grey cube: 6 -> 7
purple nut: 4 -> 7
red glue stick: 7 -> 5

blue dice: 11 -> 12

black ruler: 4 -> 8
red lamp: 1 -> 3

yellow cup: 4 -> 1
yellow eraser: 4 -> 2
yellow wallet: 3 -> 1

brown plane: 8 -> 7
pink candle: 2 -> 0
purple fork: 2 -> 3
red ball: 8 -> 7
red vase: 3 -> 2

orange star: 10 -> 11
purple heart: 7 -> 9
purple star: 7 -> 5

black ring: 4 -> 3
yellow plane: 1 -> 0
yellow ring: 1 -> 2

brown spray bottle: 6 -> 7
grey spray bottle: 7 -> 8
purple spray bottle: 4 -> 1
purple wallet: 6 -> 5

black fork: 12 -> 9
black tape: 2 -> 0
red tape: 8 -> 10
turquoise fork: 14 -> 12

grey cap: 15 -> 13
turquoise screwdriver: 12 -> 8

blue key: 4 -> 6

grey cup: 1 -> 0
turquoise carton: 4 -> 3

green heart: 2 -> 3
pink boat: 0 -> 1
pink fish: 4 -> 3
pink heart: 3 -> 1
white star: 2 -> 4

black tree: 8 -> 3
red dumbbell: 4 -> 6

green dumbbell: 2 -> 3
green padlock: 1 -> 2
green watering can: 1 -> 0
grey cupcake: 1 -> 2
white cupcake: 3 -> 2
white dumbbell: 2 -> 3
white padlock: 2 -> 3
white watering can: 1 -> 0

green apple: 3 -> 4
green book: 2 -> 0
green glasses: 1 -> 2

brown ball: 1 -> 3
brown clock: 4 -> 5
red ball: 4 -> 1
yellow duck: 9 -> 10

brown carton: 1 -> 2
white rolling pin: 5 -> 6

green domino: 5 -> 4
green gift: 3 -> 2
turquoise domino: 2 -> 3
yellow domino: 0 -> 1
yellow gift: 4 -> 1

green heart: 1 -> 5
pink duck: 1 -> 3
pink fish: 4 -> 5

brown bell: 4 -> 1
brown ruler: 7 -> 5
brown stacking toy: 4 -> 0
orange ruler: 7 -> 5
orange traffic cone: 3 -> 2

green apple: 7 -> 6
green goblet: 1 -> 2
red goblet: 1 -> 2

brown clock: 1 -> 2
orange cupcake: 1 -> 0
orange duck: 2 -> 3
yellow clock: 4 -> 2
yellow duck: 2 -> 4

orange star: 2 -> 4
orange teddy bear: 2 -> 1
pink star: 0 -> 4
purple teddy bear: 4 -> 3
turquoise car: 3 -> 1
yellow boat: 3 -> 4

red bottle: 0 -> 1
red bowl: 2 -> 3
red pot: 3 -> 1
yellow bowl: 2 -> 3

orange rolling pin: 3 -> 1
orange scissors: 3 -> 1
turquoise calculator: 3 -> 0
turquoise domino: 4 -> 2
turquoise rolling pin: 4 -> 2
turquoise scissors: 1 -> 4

» ASSIGNMENT:
The full data, transcribed without change, is the expected answer.

» EXPECTED OUTPUT:
grey cube: 6 -> 7
purple nut: 4 -> 7
red glue stick: 7 -> 5

blue dice: 11 -> 12

black ruler: 4 -> 8
red lamp: 1 -> 3

yellow cup: 4 -> 1
yellow eraser: 4 -> 2
yellow wallet: 3 -> 1

brown plane: 8 -> 7
pink candle: 2 -> 0
purple fork: 2 -> 3
red ball: 8 -> 7
red vase: 3 -> 2

orange star: 10 -> 11
purple heart: 7 -> 9
purple star: 7 -> 5

black ring: 4 -> 3
yellow plane: 1 -> 0
yellow ring: 1 -> 2

brown spray bottle: 6 -> 7
grey spray bottle: 7 -> 8
purple spray bottle: 4 -> 1
purple wallet: 6 -> 5

black fork: 12 -> 9
black tape: 2 -> 0
red tape: 8 -> 10
turquoise fork: 14 -> 12

grey cap: 15 -> 13
turquoise screwdriver: 12 -> 8

blue key: 4 -> 6

grey cup: 1 -> 0
turquoise carton: 4 -> 3

green heart: 2 -> 3
pink boat: 0 -> 1
pink fish: 4 -> 3
pink heart: 3 -> 1
white star: 2 -> 4

black tree: 8 -> 3
red dumbbell: 4 -> 6

green dumbbell: 2 -> 3
green padlock: 1 -> 2
green watering can: 1 -> 0
grey cupcake: 1 -> 2
white cupcake: 3 -> 2
white dumbbell: 2 -> 3
white padlock: 2 -> 3
white watering can: 1 -> 0

green apple: 3 -> 4
green book: 2 -> 0
green glasses: 1 -> 2

brown ball: 1 -> 3
brown clock: 4 -> 5
red ball: 4 -> 1
yellow duck: 9 -> 10

brown carton: 1 -> 2
white rolling pin: 5 -> 6

green domino: 5 -> 4
green gift: 3 -> 2
turquoise domino: 2 -> 3
yellow domino: 0 -> 1
yellow gift: 4 -> 1

green heart: 1 -> 5
pink duck: 1 -> 3
pink fish: 4 -> 5

brown bell: 4 -> 1
brown ruler: 7 -> 5
brown stacking toy: 4 -> 0
orange ruler: 7 -> 5
orange traffic cone: 3 -> 2

green apple: 7 -> 6
green goblet: 1 -> 2
red goblet: 1 -> 2

brown clock: 1 -> 2
orange cupcake: 1 -> 0
orange duck: 2 -> 3
yellow clock: 4 -> 2
yellow duck: 2 -> 4

orange star: 2 -> 4
orange teddy bear: 2 -> 1
pink star: 0 -> 4
purple teddy bear: 4 -> 3
turquoise car: 3 -> 1
yellow boat: 3 -> 4

red bottle: 0 -> 1
red bowl: 2 -> 3
red pot: 3 -> 1
yellow bowl: 2 -> 3

orange rolling pin: 3 -> 1
orange scissors: 3 -> 1
turquoise calculator: 3 -> 0
turquoise domino: 4 -> 2
turquoise rolling pin: 4 -> 2
turquoise scissors: 1 -> 4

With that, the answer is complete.